◆ **課題の詳細**:
以下のリストから、語「italic」を含む行をすべて抜き出してください。大文字と小文字は区別する。

◆ **入力リスト**:
━━━

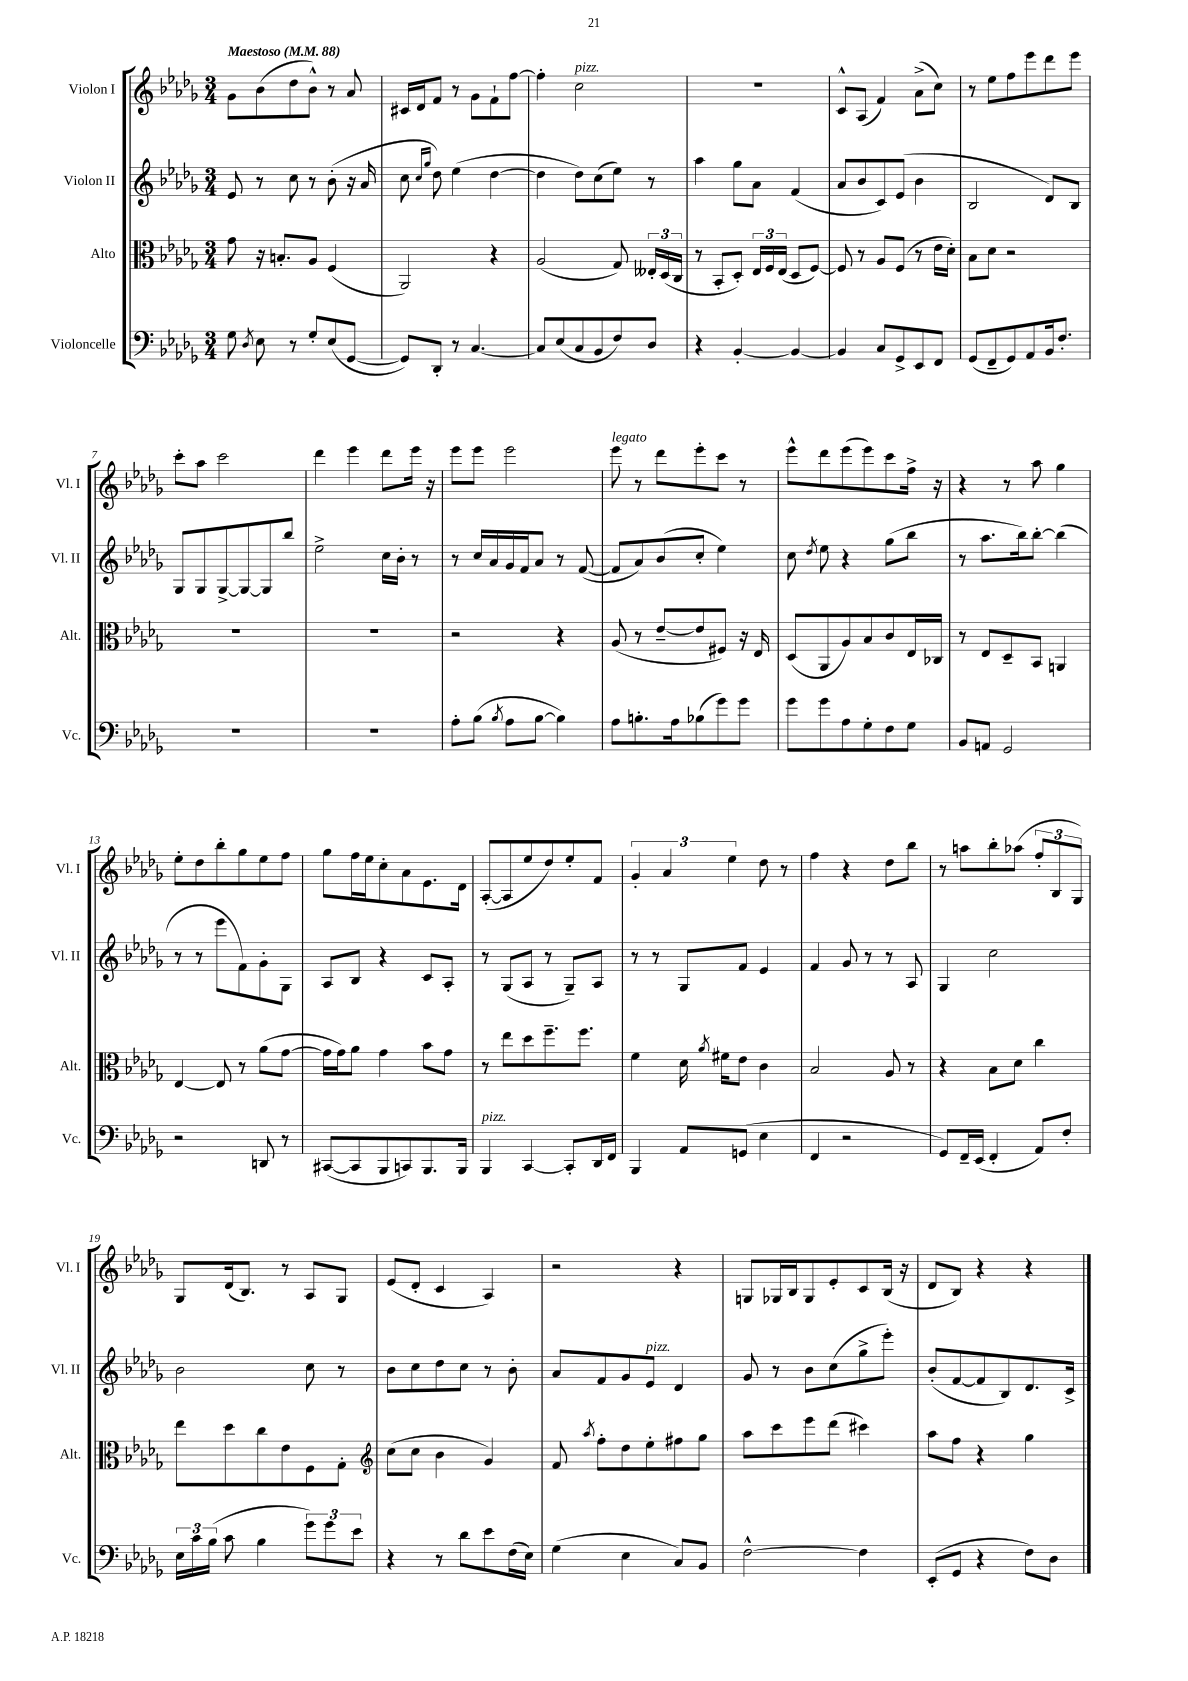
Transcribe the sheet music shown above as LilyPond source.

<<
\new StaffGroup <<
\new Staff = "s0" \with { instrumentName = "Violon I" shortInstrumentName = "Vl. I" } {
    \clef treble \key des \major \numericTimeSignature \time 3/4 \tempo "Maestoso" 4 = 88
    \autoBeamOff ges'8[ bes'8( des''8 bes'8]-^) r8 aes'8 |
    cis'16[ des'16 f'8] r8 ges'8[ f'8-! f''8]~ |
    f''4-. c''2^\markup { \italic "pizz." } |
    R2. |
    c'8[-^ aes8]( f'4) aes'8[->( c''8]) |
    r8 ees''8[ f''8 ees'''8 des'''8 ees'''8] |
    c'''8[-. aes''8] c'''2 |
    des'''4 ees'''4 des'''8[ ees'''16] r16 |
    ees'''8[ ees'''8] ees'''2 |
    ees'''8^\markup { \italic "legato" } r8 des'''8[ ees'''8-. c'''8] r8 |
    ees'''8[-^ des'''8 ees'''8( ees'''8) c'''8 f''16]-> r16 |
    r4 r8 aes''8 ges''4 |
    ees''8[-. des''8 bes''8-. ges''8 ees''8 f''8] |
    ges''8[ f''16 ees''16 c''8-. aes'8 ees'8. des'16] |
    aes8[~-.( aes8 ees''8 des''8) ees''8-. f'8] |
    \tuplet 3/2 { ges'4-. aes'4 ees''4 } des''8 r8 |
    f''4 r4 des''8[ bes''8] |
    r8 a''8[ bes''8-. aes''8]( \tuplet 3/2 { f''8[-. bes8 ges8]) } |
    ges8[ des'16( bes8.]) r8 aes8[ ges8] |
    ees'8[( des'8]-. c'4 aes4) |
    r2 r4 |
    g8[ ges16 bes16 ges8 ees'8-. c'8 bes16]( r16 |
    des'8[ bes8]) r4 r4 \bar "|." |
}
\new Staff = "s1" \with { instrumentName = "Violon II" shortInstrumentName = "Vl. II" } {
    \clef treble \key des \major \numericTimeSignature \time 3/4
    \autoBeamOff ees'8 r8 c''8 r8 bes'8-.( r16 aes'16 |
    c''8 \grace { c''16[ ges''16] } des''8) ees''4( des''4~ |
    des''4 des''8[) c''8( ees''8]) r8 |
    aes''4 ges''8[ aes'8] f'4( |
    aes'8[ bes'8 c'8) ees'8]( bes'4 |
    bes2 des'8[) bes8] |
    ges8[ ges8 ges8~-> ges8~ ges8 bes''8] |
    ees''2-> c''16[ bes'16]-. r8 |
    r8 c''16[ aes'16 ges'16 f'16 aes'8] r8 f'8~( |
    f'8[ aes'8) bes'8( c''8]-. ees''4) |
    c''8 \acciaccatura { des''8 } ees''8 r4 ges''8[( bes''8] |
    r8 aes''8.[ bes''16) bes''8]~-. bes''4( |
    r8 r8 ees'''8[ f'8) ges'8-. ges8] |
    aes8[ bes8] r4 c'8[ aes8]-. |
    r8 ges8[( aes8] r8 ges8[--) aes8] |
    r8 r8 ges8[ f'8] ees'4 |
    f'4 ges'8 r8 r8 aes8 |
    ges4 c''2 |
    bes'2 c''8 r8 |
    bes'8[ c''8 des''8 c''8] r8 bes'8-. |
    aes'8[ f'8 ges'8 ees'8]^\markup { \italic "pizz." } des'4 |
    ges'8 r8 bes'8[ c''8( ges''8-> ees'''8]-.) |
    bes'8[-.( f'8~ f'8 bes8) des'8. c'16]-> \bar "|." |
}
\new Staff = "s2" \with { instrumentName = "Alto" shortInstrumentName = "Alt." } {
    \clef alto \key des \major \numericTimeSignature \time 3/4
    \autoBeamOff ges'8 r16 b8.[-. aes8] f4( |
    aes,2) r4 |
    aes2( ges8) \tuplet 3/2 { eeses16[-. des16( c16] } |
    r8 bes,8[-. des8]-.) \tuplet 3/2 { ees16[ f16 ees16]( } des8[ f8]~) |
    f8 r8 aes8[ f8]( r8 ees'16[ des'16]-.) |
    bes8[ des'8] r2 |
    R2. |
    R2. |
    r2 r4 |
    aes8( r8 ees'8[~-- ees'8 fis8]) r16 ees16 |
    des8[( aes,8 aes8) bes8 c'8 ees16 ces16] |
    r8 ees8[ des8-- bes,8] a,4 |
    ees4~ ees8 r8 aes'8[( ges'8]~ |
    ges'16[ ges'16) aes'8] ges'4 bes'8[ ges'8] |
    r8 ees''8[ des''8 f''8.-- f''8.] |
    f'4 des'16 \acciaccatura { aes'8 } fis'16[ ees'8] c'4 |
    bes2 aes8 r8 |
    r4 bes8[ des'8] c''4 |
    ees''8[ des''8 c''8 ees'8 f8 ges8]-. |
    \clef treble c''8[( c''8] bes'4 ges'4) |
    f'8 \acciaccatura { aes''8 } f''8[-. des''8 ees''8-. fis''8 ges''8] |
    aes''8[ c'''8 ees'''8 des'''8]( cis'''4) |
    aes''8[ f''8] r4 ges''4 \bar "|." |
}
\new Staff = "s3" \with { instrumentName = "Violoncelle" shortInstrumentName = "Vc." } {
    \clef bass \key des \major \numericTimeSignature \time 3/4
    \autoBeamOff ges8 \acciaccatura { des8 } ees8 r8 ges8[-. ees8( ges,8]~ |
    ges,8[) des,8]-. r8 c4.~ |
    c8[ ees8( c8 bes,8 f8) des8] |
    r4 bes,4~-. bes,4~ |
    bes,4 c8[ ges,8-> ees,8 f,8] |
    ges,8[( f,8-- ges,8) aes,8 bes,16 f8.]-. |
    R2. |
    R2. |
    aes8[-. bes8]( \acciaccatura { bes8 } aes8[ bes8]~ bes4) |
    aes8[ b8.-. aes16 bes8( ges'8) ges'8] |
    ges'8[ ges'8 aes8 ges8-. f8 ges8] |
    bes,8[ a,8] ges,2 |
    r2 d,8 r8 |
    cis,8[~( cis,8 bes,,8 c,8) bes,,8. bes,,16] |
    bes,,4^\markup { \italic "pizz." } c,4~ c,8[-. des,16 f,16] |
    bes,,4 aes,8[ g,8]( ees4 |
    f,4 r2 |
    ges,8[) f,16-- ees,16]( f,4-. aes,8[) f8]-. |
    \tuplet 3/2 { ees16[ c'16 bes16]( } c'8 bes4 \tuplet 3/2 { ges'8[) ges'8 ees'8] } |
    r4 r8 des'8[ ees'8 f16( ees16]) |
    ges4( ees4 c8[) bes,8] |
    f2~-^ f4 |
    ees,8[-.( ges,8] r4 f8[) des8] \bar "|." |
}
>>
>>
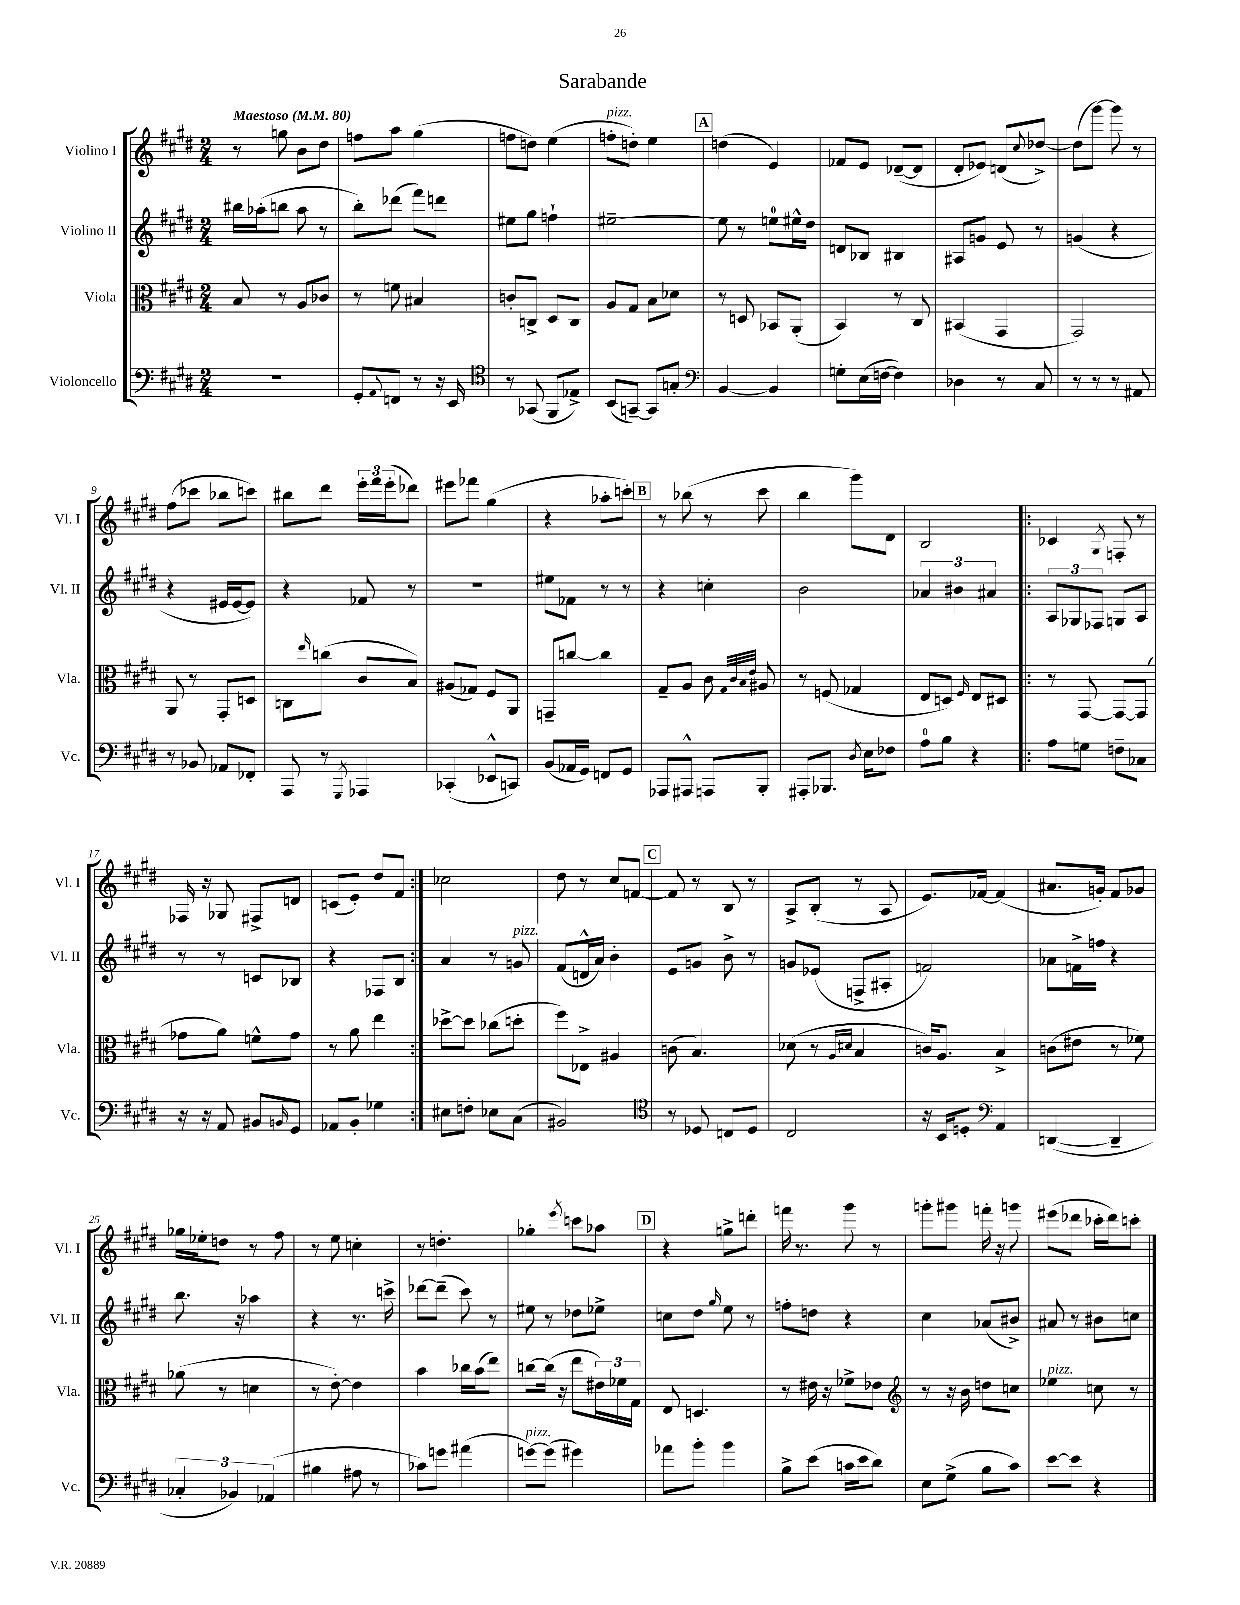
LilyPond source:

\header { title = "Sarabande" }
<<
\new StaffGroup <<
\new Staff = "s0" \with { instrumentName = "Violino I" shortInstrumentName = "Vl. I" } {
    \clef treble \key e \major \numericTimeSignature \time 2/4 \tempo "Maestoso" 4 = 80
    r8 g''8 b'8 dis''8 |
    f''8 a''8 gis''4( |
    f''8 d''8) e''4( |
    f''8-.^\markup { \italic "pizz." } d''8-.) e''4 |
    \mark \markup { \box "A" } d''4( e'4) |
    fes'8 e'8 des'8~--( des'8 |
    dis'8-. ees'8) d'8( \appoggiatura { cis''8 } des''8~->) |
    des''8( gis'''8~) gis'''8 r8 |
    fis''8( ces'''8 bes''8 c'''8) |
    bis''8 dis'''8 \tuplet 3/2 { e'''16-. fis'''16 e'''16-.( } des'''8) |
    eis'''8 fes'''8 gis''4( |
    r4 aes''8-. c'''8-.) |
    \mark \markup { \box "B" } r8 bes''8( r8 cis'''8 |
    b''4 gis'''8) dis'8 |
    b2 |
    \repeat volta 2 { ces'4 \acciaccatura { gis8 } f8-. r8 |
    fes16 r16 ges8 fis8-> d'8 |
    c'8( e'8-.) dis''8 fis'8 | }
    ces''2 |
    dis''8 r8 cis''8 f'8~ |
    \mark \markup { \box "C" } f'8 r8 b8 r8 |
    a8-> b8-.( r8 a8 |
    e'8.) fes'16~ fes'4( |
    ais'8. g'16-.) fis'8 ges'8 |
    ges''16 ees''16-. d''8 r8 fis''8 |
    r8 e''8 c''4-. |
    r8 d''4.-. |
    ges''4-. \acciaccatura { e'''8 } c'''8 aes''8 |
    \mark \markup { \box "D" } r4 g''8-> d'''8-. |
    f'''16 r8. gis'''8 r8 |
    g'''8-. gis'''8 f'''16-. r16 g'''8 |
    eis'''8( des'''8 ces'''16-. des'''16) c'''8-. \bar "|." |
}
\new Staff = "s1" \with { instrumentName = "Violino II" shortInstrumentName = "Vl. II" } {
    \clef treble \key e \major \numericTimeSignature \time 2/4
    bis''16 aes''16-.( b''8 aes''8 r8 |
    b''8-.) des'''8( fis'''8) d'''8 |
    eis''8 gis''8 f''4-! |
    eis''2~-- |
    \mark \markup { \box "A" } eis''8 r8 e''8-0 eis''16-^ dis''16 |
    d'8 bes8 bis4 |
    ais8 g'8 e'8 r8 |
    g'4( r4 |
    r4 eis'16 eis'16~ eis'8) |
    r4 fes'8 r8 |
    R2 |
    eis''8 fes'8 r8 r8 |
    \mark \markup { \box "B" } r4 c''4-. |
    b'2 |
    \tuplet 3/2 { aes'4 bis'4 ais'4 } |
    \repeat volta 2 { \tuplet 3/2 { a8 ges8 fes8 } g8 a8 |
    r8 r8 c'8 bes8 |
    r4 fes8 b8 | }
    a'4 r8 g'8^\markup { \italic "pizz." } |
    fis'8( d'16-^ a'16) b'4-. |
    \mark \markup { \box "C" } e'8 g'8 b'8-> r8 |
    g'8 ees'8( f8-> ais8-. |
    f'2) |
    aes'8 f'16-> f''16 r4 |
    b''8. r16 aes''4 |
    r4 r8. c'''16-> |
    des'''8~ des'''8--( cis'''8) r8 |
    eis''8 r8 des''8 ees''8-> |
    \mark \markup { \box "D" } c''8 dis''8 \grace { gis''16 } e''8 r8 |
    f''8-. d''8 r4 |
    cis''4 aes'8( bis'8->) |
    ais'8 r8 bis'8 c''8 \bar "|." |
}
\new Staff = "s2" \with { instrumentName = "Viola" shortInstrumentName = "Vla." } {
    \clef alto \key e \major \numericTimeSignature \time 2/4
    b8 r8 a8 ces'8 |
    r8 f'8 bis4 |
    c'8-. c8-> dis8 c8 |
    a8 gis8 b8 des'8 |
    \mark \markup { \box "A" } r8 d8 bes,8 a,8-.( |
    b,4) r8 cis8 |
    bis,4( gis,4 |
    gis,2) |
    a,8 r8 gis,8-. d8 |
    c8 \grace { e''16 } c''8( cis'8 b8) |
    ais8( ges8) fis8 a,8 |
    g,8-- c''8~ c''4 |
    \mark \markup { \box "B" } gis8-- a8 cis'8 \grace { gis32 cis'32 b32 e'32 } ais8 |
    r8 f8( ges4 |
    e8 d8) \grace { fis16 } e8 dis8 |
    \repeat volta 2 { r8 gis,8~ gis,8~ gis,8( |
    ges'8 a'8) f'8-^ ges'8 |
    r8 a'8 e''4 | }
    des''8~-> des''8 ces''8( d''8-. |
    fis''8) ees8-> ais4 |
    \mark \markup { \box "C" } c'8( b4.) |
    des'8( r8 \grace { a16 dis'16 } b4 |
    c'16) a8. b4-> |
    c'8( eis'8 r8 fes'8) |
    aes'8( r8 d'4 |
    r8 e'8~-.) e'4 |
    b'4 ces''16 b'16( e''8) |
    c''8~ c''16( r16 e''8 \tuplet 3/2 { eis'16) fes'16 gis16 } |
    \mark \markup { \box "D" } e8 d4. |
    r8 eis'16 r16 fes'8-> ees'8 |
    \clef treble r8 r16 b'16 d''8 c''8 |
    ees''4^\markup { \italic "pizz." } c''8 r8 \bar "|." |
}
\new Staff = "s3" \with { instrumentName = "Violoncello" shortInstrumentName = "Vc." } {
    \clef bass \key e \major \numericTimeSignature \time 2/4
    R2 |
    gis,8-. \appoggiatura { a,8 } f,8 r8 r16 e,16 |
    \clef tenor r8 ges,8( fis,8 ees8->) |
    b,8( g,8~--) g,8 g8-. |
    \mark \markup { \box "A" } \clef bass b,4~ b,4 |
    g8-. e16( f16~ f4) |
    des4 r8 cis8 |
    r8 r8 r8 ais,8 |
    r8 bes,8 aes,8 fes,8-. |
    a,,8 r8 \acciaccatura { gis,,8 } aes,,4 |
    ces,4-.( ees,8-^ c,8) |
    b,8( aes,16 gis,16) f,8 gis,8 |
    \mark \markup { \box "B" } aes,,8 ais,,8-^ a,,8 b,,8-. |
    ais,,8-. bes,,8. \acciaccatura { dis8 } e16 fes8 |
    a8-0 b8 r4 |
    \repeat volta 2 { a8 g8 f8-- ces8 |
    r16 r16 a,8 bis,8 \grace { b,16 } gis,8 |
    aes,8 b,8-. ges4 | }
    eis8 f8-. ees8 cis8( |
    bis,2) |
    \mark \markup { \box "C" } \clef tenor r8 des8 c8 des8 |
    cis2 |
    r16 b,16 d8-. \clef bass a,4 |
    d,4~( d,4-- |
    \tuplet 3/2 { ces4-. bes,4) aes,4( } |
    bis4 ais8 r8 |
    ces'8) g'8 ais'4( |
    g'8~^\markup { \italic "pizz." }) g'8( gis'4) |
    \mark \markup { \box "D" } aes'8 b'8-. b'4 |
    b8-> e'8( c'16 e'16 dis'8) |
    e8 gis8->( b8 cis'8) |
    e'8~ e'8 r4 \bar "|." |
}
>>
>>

━━━

◆ **この問題の解答**:
    f''4-. c''2^\markup { \italic "pizz." } |
    ees'''8^\markup { \italic "legato" } r8 des'''8[ ees'''8-. c'''8] r8 |
    aes'8[ f'8 ges'8 ees'8]^\markup { \italic "pizz." } des'4 |
    bes,,4^\markup { \italic "pizz." } c,4~ c,8[-. des,16 f,16] |
    f''8-.^\markup { \italic "pizz." } d''8-.) e''4 |
    a'4 r8 g'8^\markup { \italic "pizz." } |
    ees''4^\markup { \italic "pizz." } c''8 r8 \bar "|." |
    g'8~^\markup { \italic "pizz." }) g'8( gis'4) |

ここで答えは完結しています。